Dataset content:
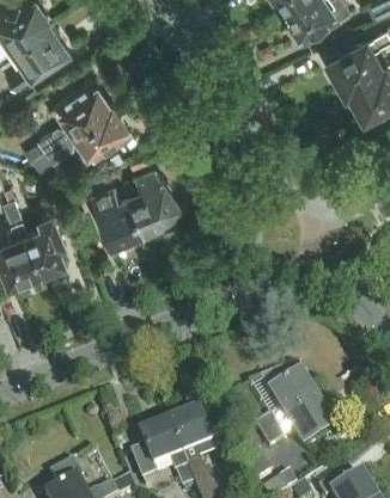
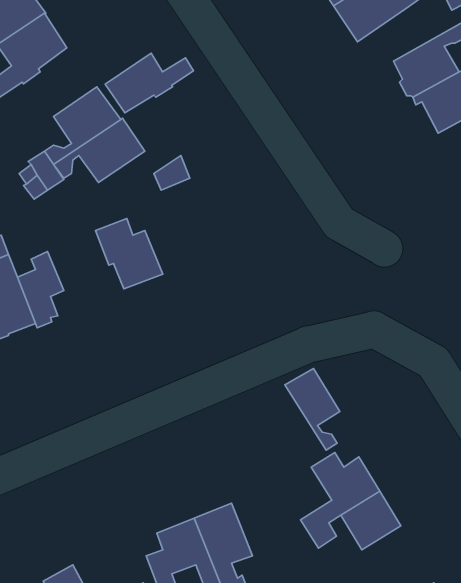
building: none -> [105,53,194,113]
building: [132,168,182,229] -> none
building: none -> [285,369,340,450]

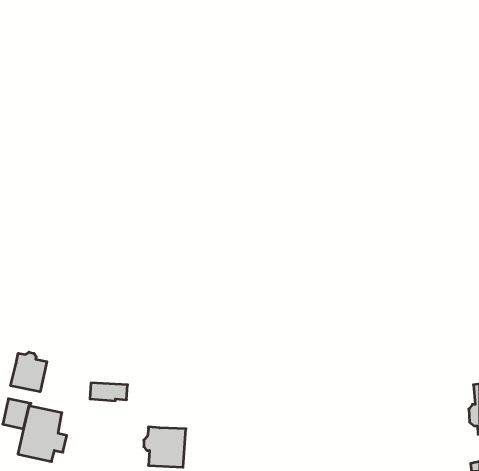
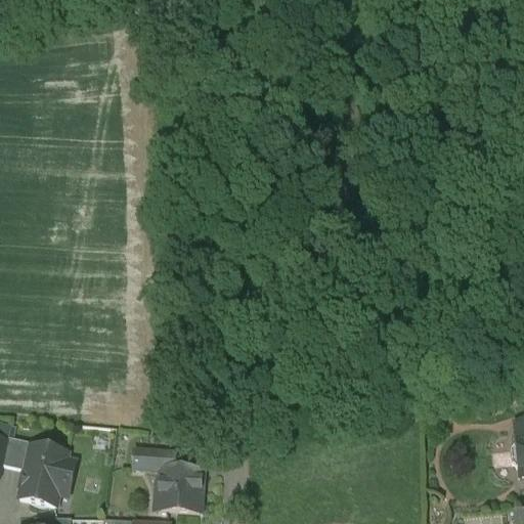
building: [11,352,47,392] -> none
building: [90,383,128,401] -> [135,448,176,468]

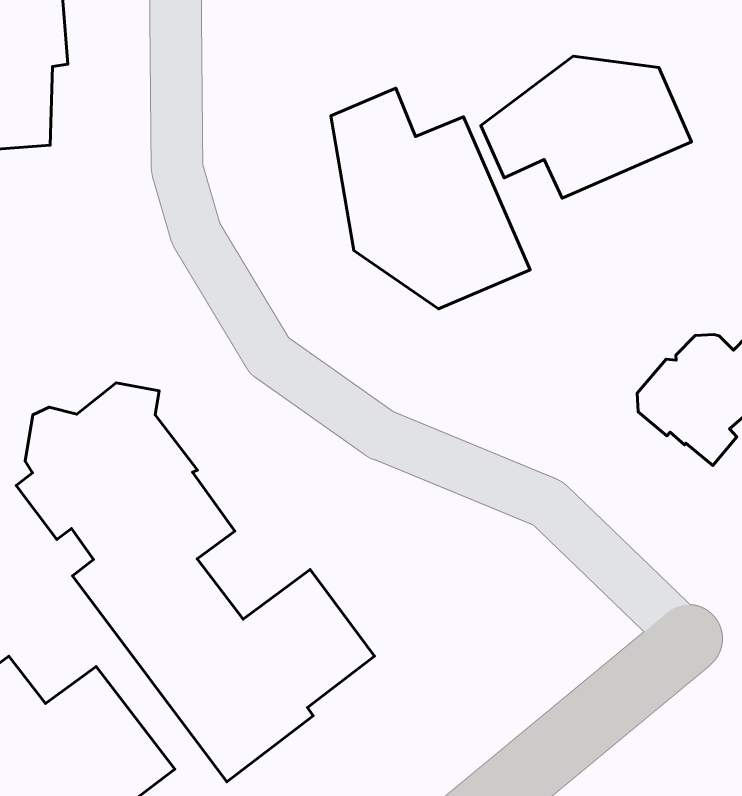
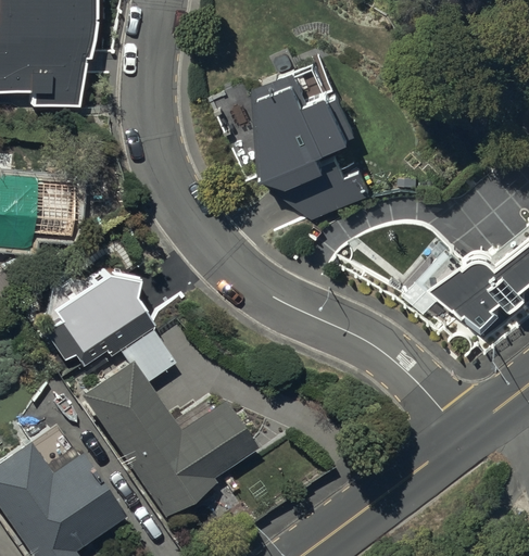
building: [481,56,692,198] -> none

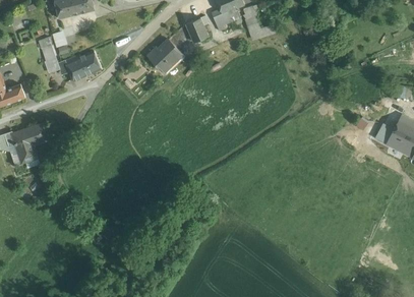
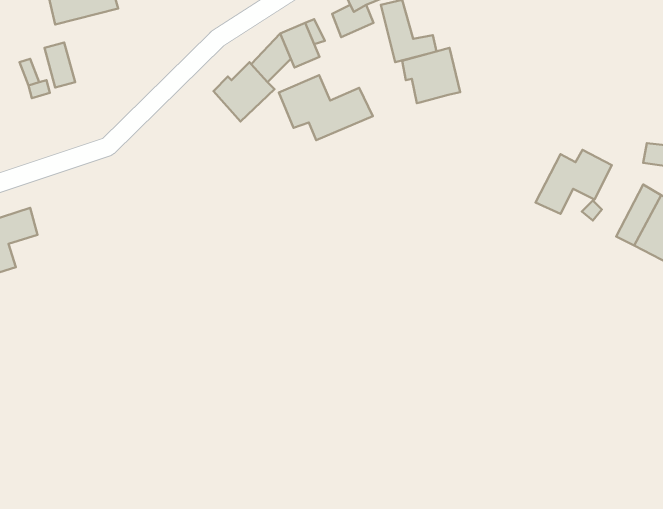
building: none -> [402,48,460,103]
building: none -> [279,75,373,140]
building: [64,52,100,81] -> none
building: none -> [536,150,612,214]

Task directions: The entries above should be given again exactly, minus any pictures.

Output of the task:
building: none -> [105,53,194,113]
building: [132,168,182,229] -> none
building: none -> [285,369,340,450]

building: [11,352,47,392] -> none
building: [90,383,128,401] -> [135,448,176,468]

building: [481,56,692,198] -> none

building: none -> [402,48,460,103]
building: none -> [279,75,373,140]
building: [64,52,100,81] -> none
building: none -> [536,150,612,214]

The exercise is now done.